* _Description of the task_: Copy every record exactly as it stands. Leave the pictures out.

#### Records to process ####

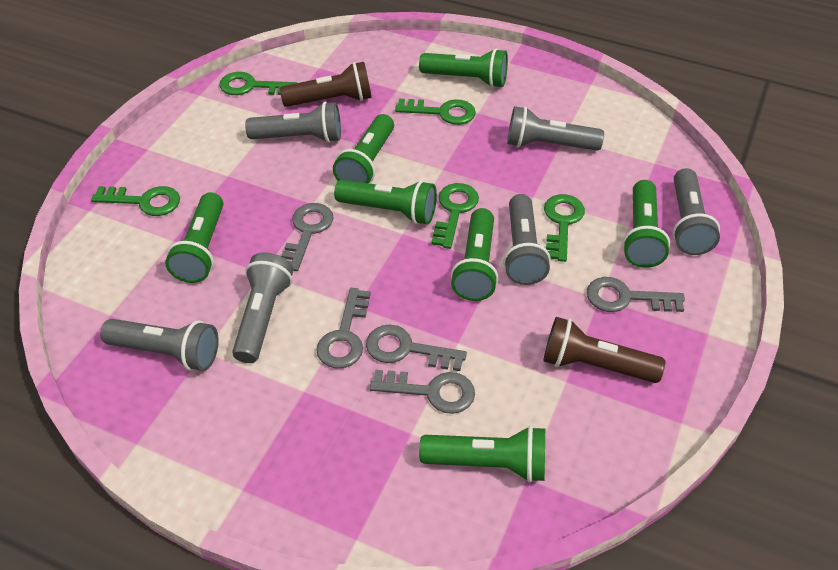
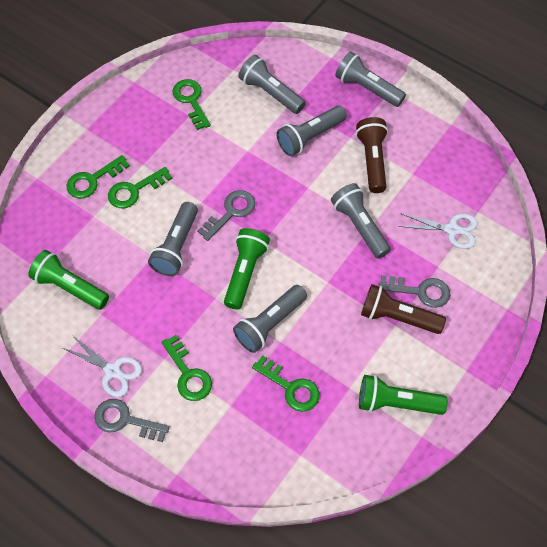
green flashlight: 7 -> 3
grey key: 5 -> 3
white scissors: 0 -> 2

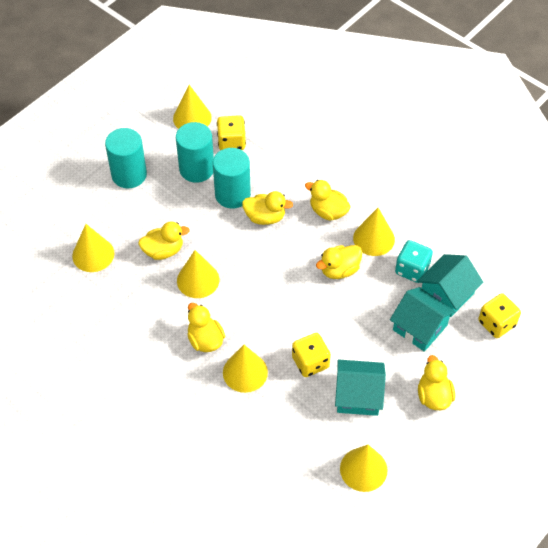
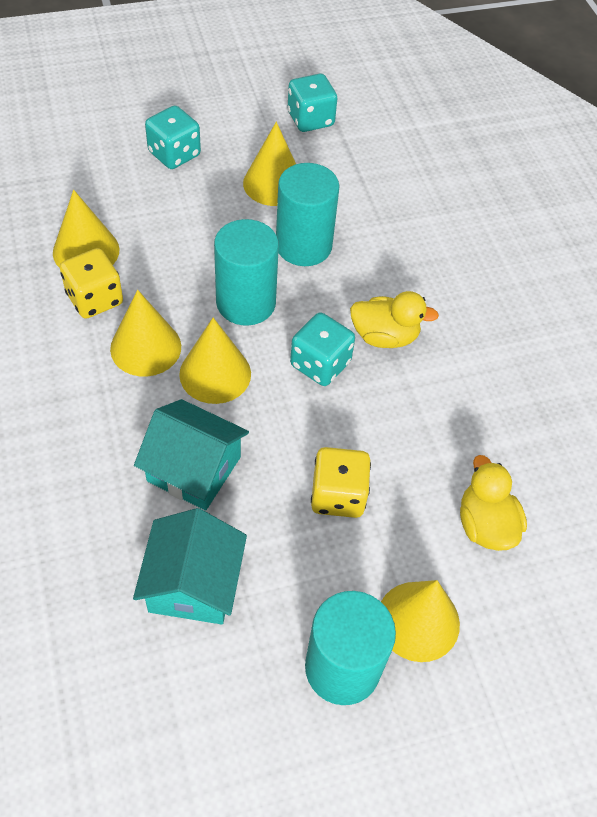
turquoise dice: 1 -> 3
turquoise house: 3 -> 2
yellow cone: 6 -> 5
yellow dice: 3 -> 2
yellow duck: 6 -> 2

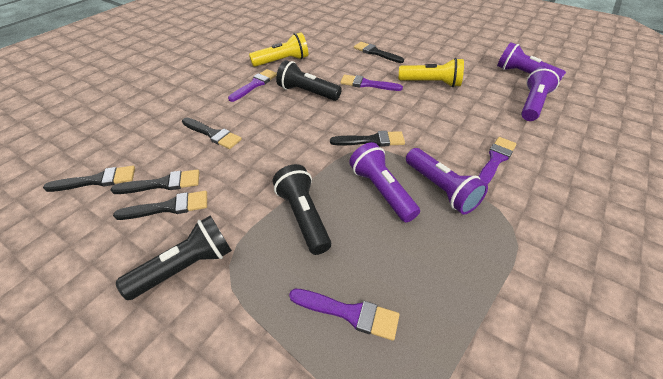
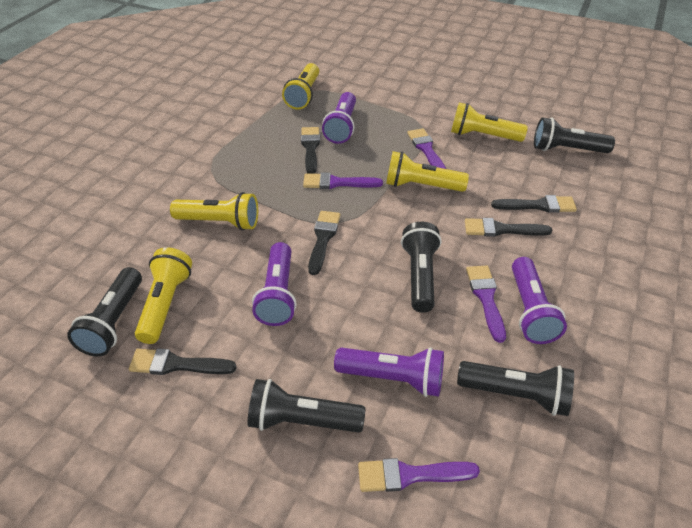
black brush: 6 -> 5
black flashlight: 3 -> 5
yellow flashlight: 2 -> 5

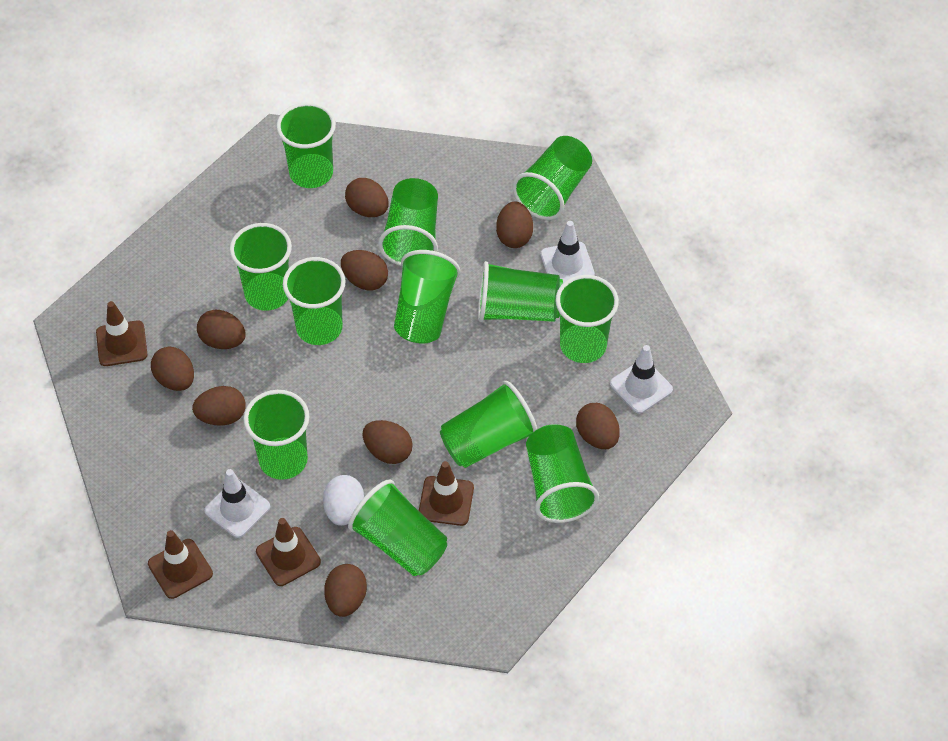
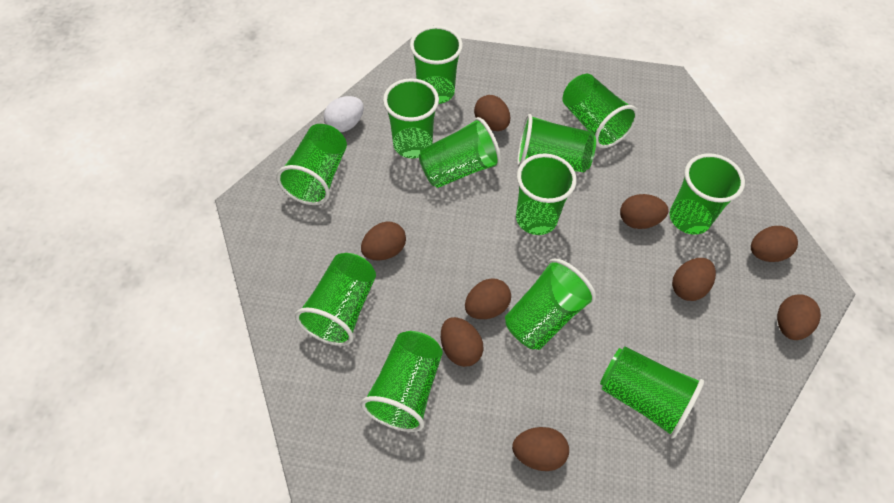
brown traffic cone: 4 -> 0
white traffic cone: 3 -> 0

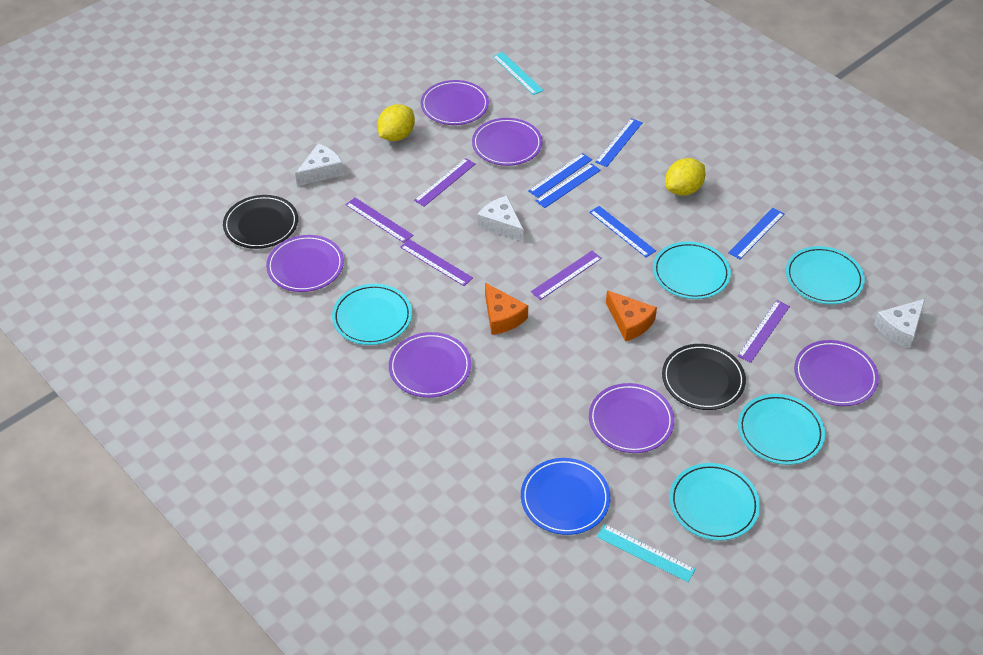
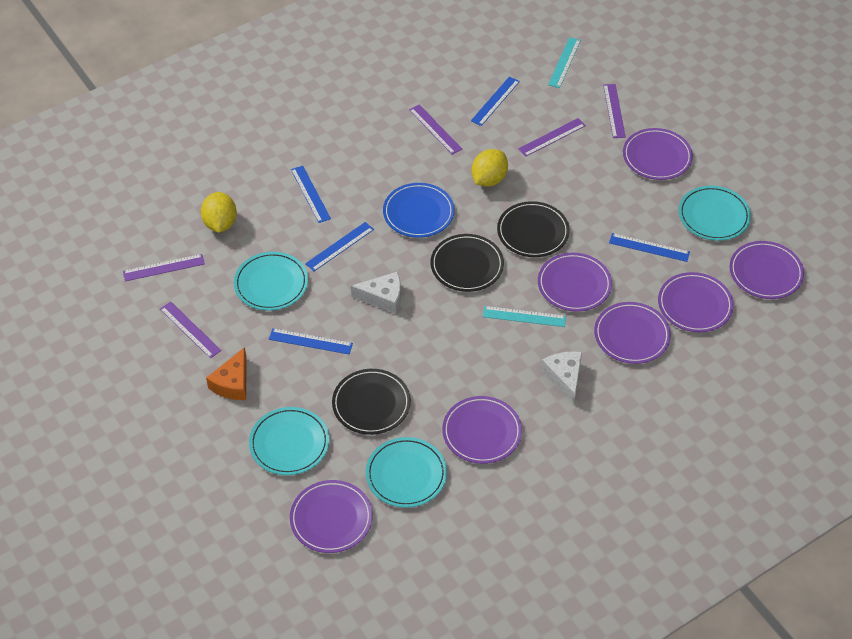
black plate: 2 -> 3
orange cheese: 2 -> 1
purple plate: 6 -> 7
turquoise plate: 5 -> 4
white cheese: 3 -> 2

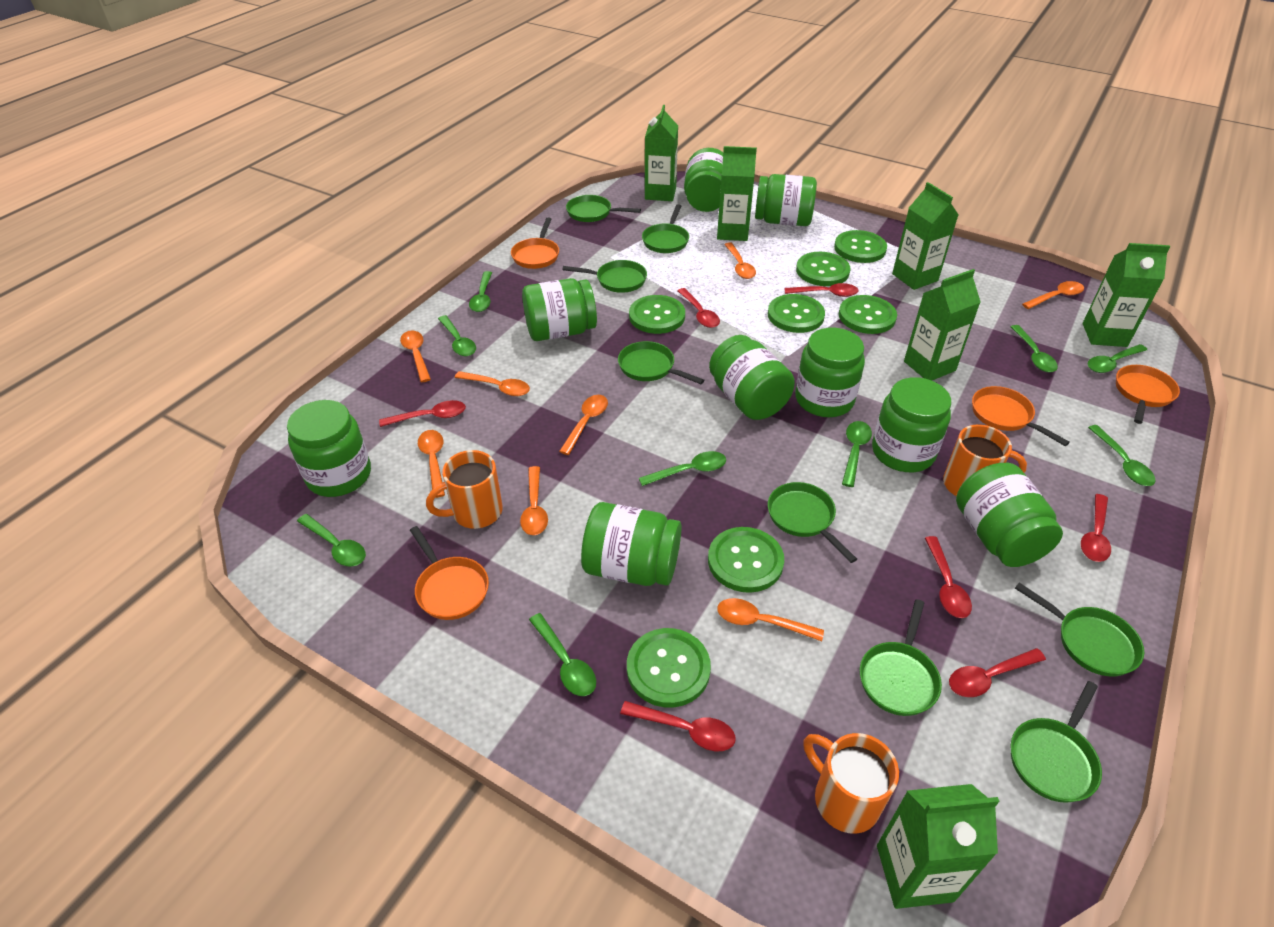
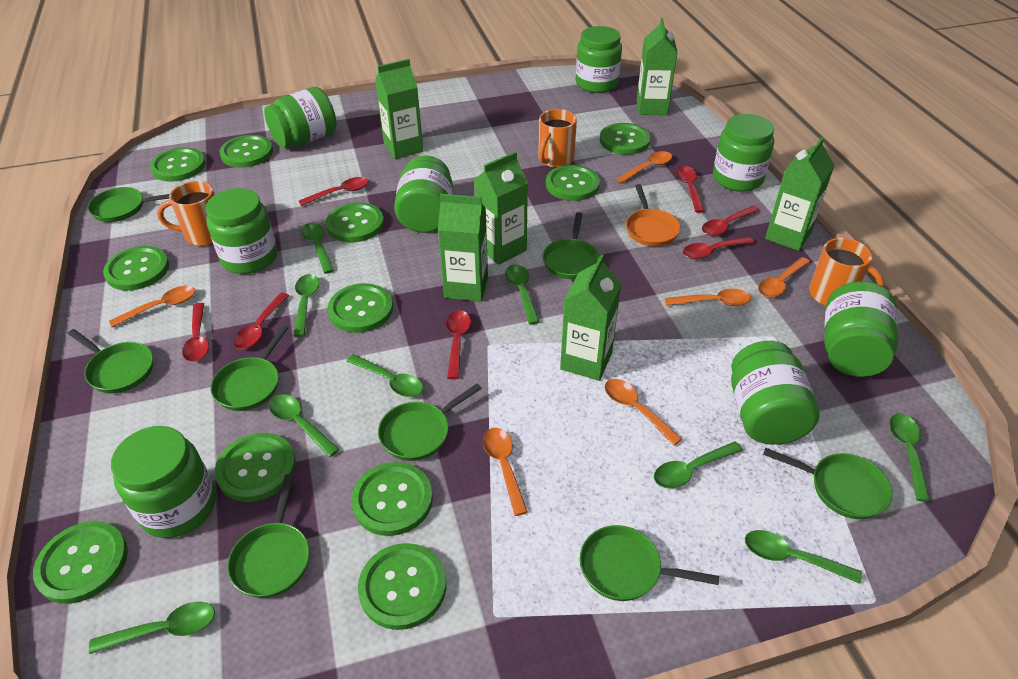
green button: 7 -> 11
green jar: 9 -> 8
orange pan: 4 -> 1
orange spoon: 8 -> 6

####

* _Finished task_:
green flashlight: 7 -> 3
grey key: 5 -> 3
white scissors: 0 -> 2

turquoise dice: 1 -> 3
turquoise house: 3 -> 2
yellow cone: 6 -> 5
yellow dice: 3 -> 2
yellow duck: 6 -> 2

black brush: 6 -> 5
black flashlight: 3 -> 5
yellow flashlight: 2 -> 5

brown traffic cone: 4 -> 0
white traffic cone: 3 -> 0

black plate: 2 -> 3
orange cheese: 2 -> 1
purple plate: 6 -> 7
turquoise plate: 5 -> 4
white cheese: 3 -> 2

green button: 7 -> 11
green jar: 9 -> 8
orange pan: 4 -> 1
orange spoon: 8 -> 6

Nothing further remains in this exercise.